* _WHAT THIS TASK INVOLVES_
Give back every entry precisely as written, without any of the images.

++++ EXTRACTED ENTRIES ++++

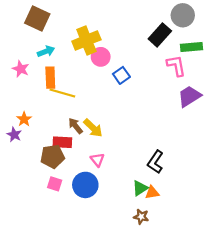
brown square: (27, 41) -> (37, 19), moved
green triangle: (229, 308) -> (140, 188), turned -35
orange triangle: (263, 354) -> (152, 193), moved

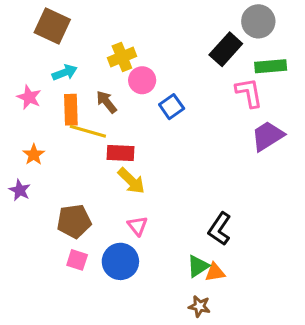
yellow cross: (86, 40) -> (122, 57), size x0.7
orange star: (24, 119) -> (34, 155), moved
brown arrow: (75, 126) -> (107, 102), moved
red rectangle: (62, 142) -> (120, 153), moved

++++

* _TASK RESPONSE_
brown square: (27, 41) -> (37, 19), moved
green triangle: (229, 308) -> (140, 188), turned -35
orange triangle: (263, 354) -> (152, 193), moved

yellow cross: (86, 40) -> (122, 57), size x0.7
orange star: (24, 119) -> (34, 155), moved
brown arrow: (75, 126) -> (107, 102), moved
red rectangle: (62, 142) -> (120, 153), moved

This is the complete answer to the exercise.